Stored dataset items:

'''

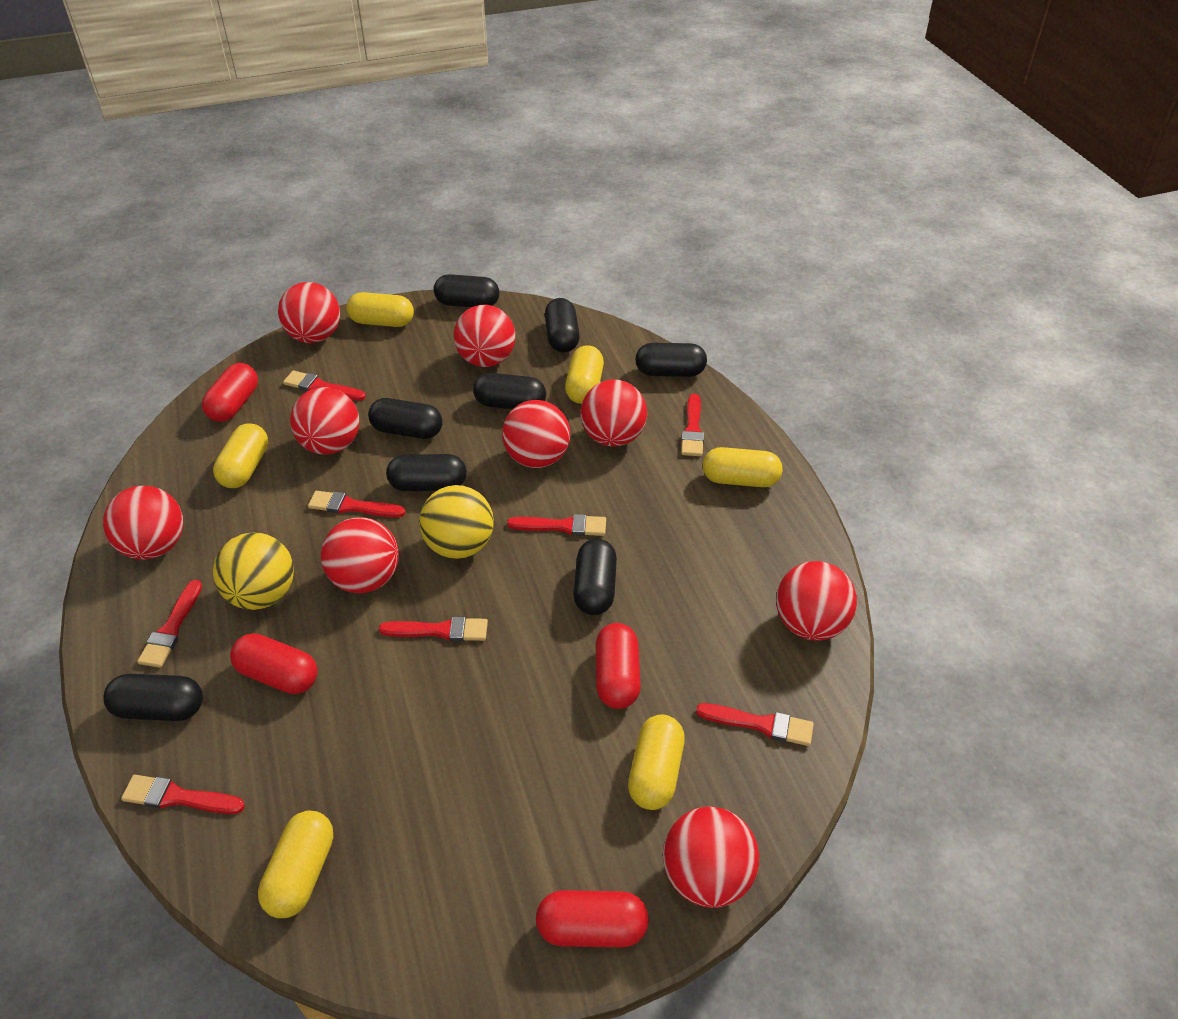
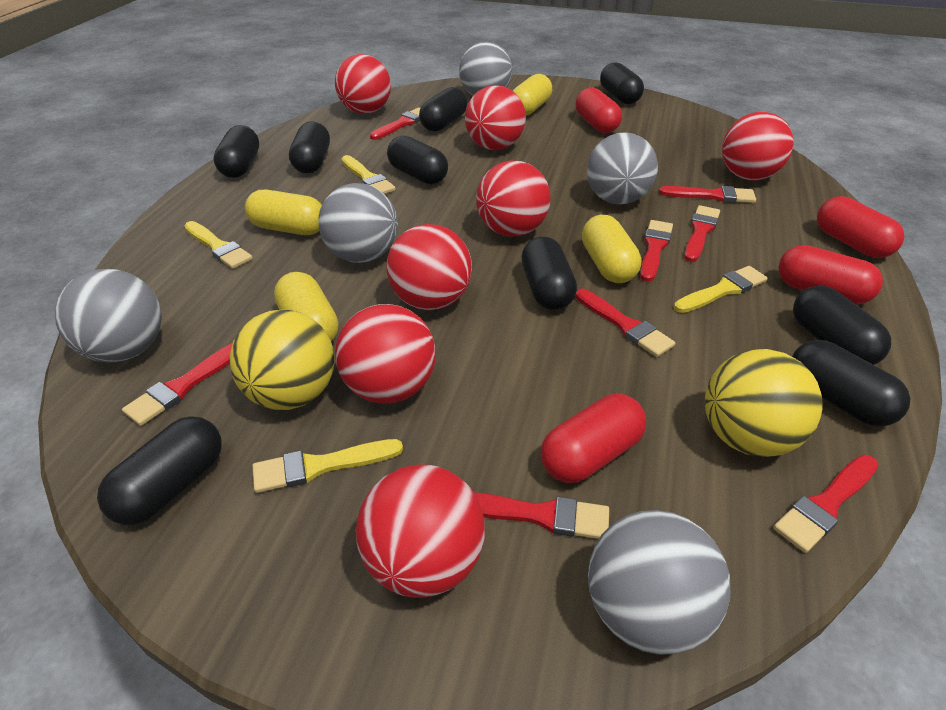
black capsule: [103,674,203,721] [368,398,443,439] [386,454,467,491] [434,274,499,307] [473,373,546,409] [545,298,580,353] [573,538,617,615] [635,343,707,377] = 8 -> [97,416,222,525] [214,125,259,178] [289,121,330,173] [387,136,448,184] [419,87,468,131] [521,236,577,310] [600,62,644,104] [792,340,910,427] [793,285,891,365] = 9
grey ball: none = 0 -> [55,269,162,363] [318,183,398,263] [459,42,512,96] [587,132,658,204] [588,510,730,655] = 5
red ball: [103,486,183,560] [278,282,340,343] [290,387,359,455] [321,517,399,593] [454,305,516,367] [502,400,570,468] [581,380,647,447] [663,806,759,908] [776,561,857,641] = 9 -> [335,54,391,114] [335,304,436,404] [356,464,485,598] [387,224,472,310] [465,85,526,150] [476,161,550,237] [722,112,794,180] = 7
yellow brush: none = 0 -> [184,221,253,269] [252,439,403,493] [341,155,396,194] [674,266,768,313] = 4
yellow capsule: [213,423,268,488] [258,811,334,918] [346,292,414,327] [565,345,604,404] [628,714,685,810] [703,447,783,487] = 6 -> [245,190,322,235] [274,272,338,342] [513,74,552,116] [582,215,641,283] = 4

'''

### Exercise objective
Write out each entry above once more, exactly as written, and drop the pictures.

### Exercise result
black capsule: [103,674,203,721] [368,398,443,439] [386,454,467,491] [434,274,499,307] [473,373,546,409] [545,298,580,353] [573,538,617,615] [635,343,707,377] = 8 -> [97,416,222,525] [214,125,259,178] [289,121,330,173] [387,136,448,184] [419,87,468,131] [521,236,577,310] [600,62,644,104] [792,340,910,427] [793,285,891,365] = 9
grey ball: none = 0 -> [55,269,162,363] [318,183,398,263] [459,42,512,96] [587,132,658,204] [588,510,730,655] = 5
red ball: [103,486,183,560] [278,282,340,343] [290,387,359,455] [321,517,399,593] [454,305,516,367] [502,400,570,468] [581,380,647,447] [663,806,759,908] [776,561,857,641] = 9 -> [335,54,391,114] [335,304,436,404] [356,464,485,598] [387,224,472,310] [465,85,526,150] [476,161,550,237] [722,112,794,180] = 7
yellow brush: none = 0 -> [184,221,253,269] [252,439,403,493] [341,155,396,194] [674,266,768,313] = 4
yellow capsule: [213,423,268,488] [258,811,334,918] [346,292,414,327] [565,345,604,404] [628,714,685,810] [703,447,783,487] = 6 -> [245,190,322,235] [274,272,338,342] [513,74,552,116] [582,215,641,283] = 4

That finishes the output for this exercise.